Work instructions —
Please quote exactly the lines below from the line containing "(379, 201) = (374, 170): grey" to the line containing "(545, 127) = (492, 96): red", both lines included, and nothing else.

═══ Given data

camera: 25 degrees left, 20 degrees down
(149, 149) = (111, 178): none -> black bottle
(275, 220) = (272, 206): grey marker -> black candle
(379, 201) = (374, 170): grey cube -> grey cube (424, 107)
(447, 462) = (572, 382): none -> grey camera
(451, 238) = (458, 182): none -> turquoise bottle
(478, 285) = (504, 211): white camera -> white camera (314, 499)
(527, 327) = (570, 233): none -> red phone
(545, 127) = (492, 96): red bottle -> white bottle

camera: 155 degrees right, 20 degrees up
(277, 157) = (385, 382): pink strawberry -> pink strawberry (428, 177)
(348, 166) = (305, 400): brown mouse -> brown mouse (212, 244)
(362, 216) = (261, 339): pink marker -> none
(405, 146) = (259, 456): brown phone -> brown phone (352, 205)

══════
═══ Given data

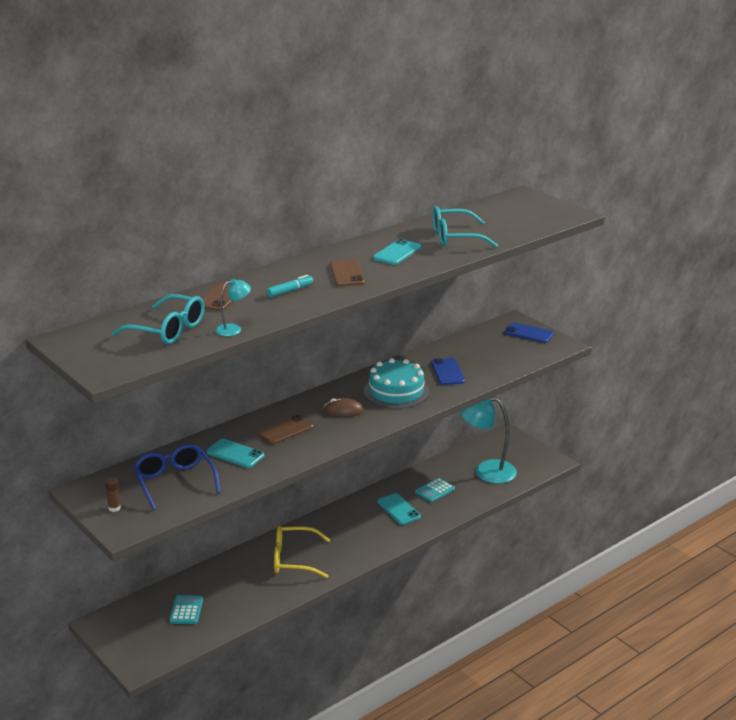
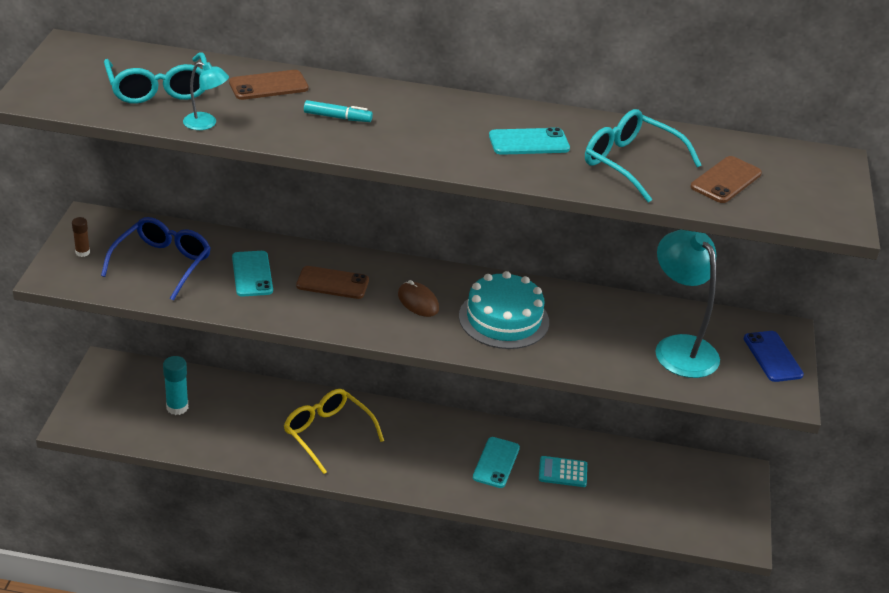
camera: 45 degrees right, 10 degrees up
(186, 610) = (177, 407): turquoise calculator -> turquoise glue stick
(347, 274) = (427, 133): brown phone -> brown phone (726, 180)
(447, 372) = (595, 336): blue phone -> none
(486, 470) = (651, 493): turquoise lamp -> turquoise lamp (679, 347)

══════

Result for this task —
(379, 201) = (374, 170): grey cube -> grey cube (424, 107)
(447, 462) = (572, 382): none -> grey camera
(451, 238) = (458, 182): none -> turquoise bottle
(478, 285) = (504, 211): white camera -> white camera (314, 499)
(527, 327) = (570, 233): none -> red phone
(545, 127) = (492, 96): red bottle -> white bottle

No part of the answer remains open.